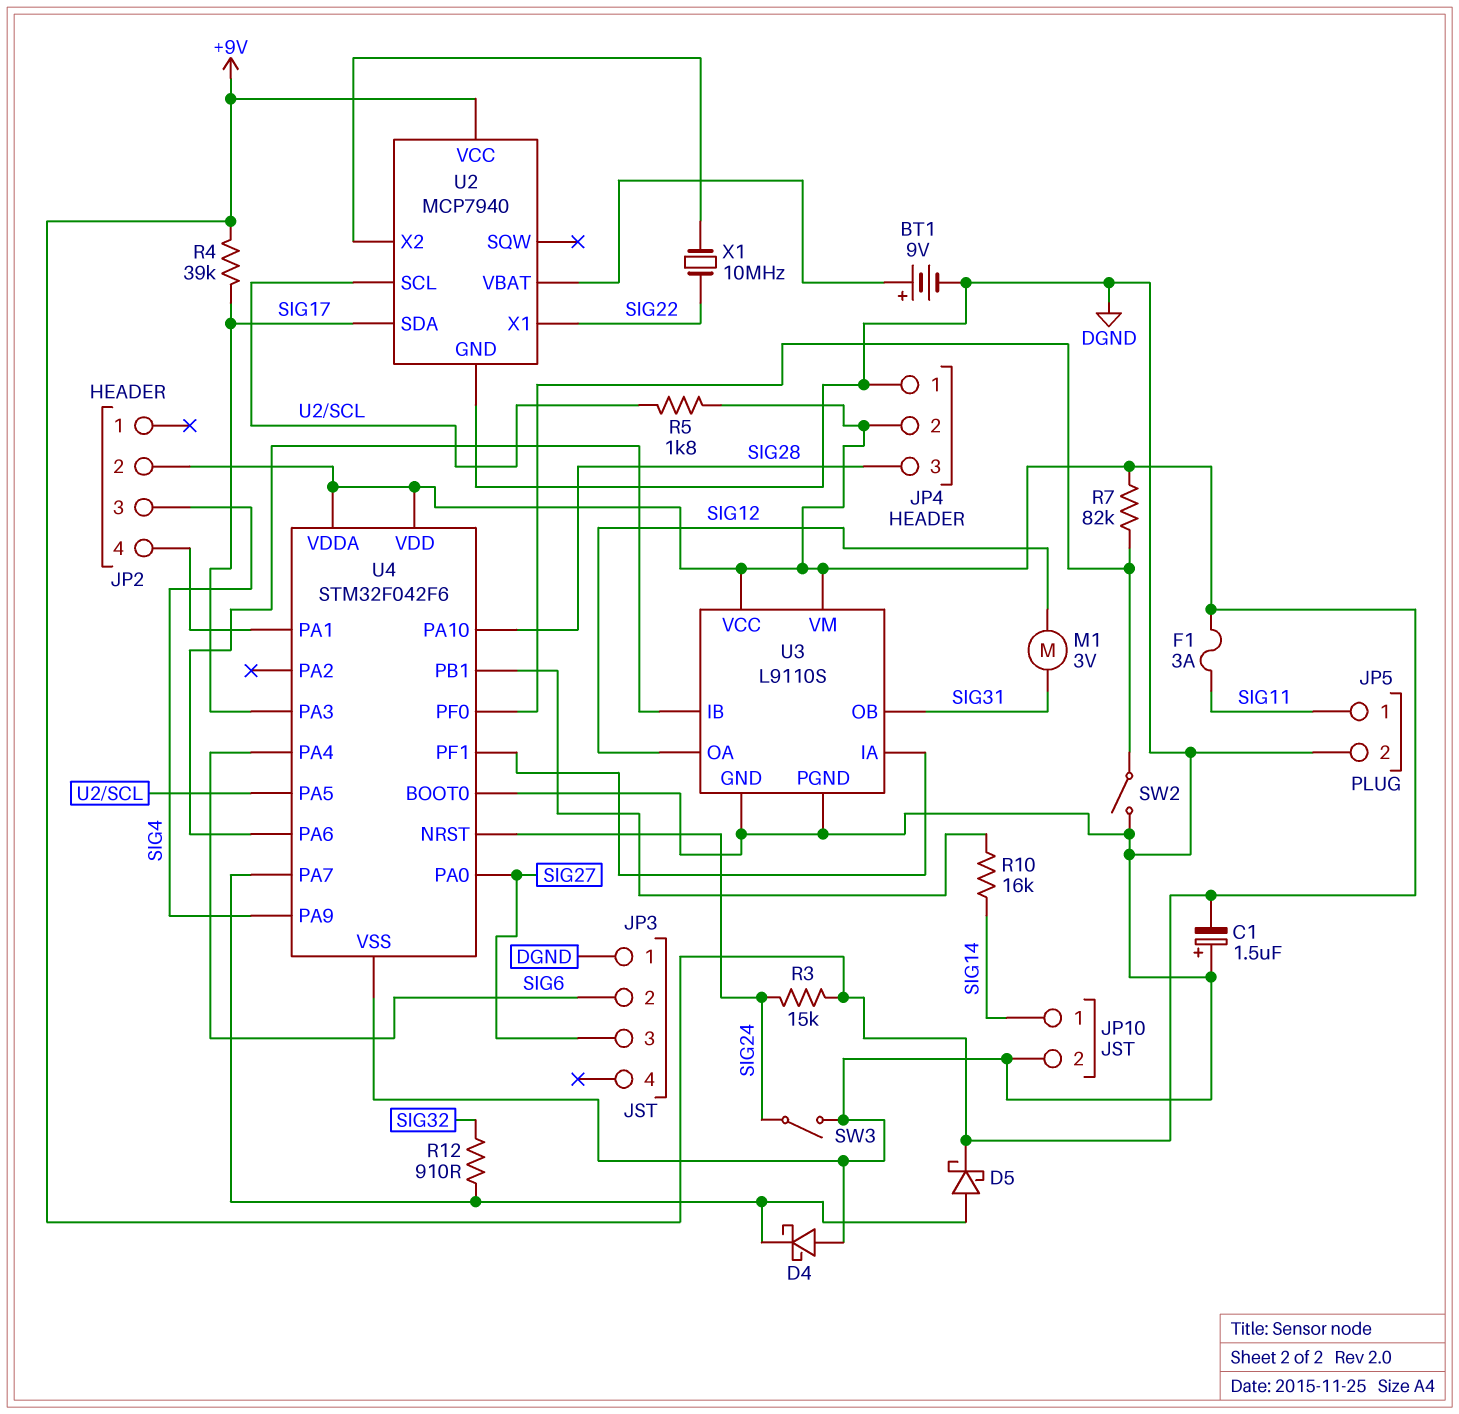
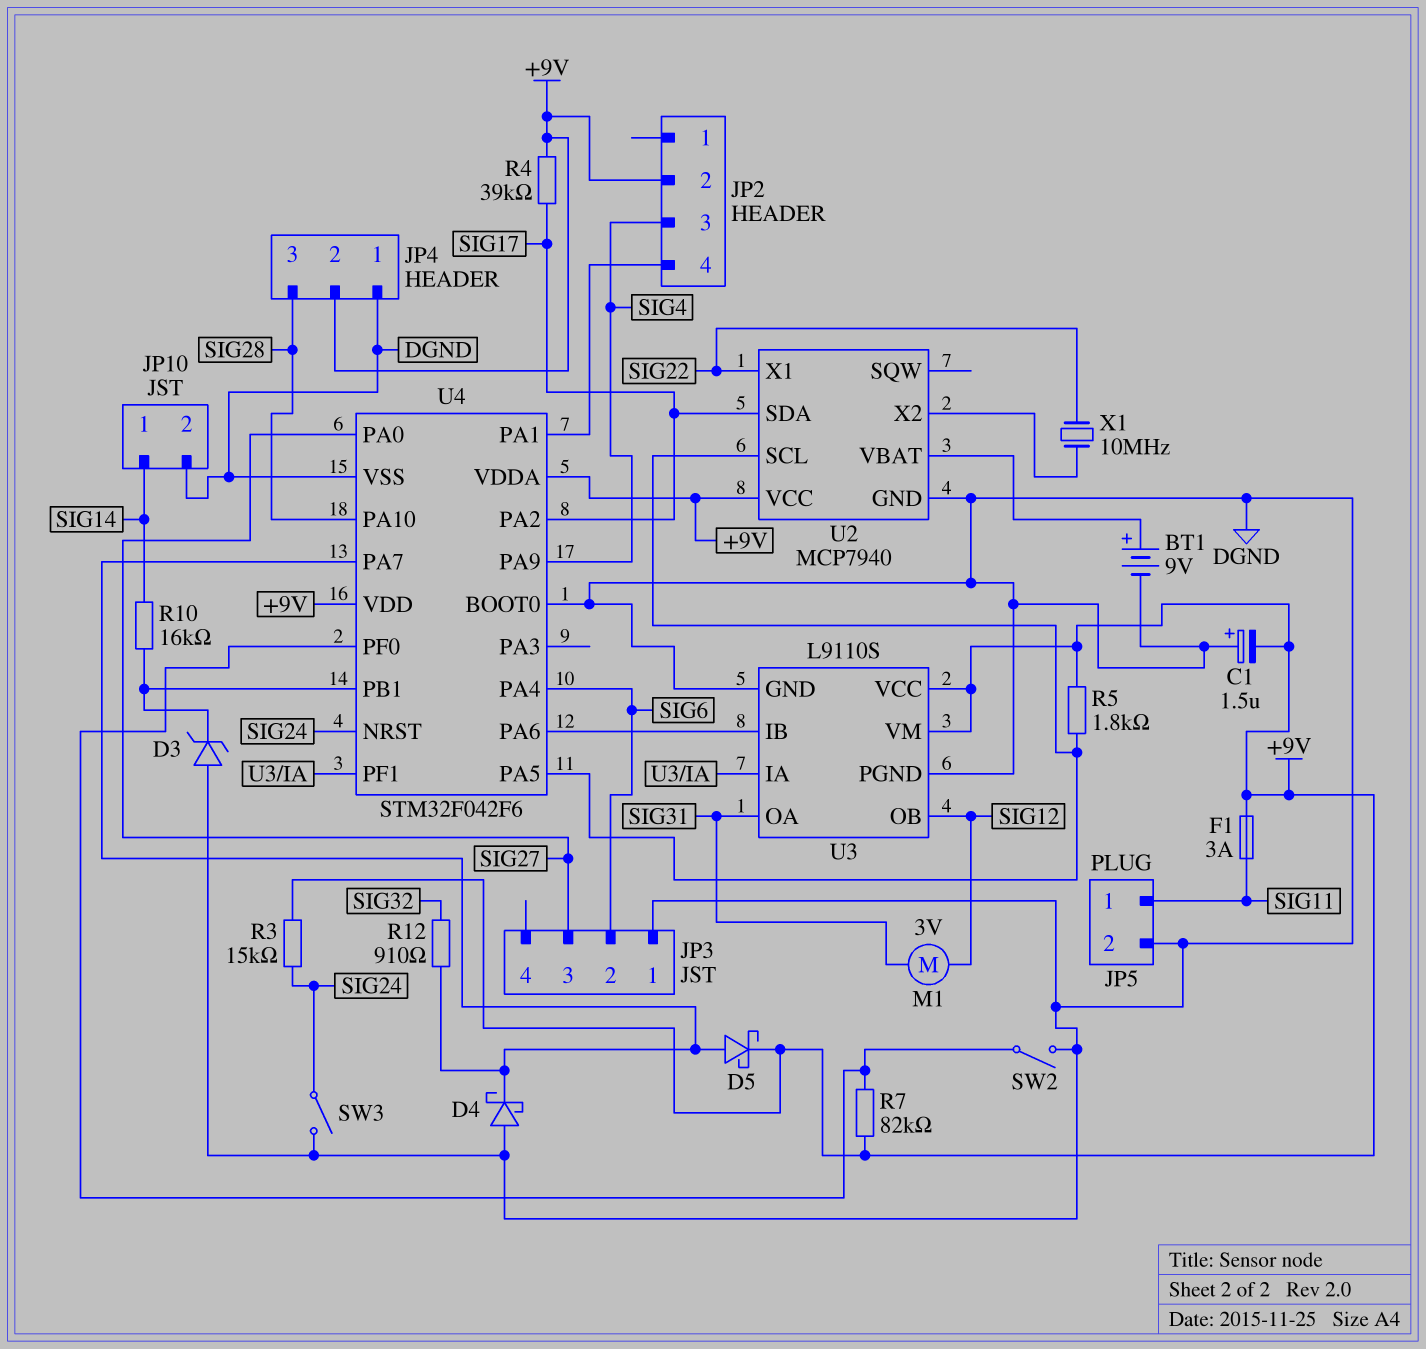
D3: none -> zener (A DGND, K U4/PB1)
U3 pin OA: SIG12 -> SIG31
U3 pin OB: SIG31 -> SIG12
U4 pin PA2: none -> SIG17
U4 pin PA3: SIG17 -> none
*****
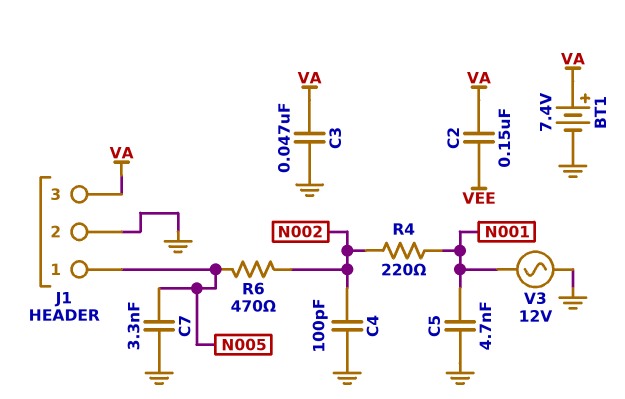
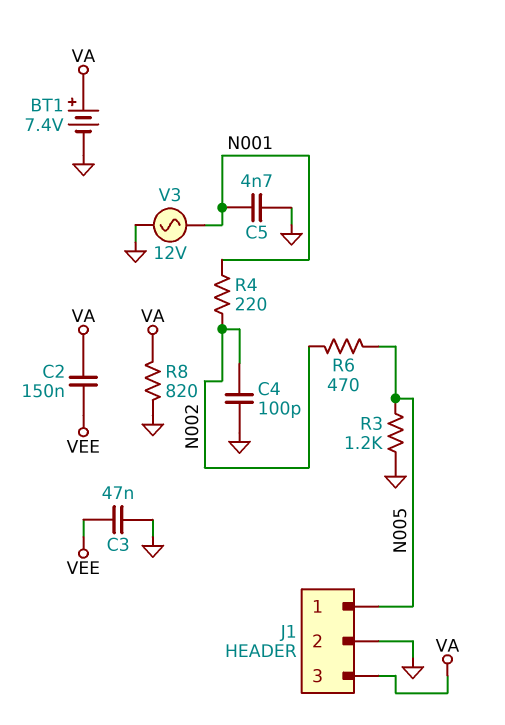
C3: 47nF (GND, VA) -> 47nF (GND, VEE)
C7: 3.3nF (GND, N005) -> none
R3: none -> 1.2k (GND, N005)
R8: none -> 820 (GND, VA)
*****
> Exercise goal:
Print, from the entries above, the line with "D3: none -> zener (A DGND, K U4/PB1)", the line with "U4 pin PA3: SIG17 -> none" and all lines between them, exactly and with nothing else.

> Reply:
D3: none -> zener (A DGND, K U4/PB1)
U3 pin OA: SIG12 -> SIG31
U3 pin OB: SIG31 -> SIG12
U4 pin PA2: none -> SIG17
U4 pin PA3: SIG17 -> none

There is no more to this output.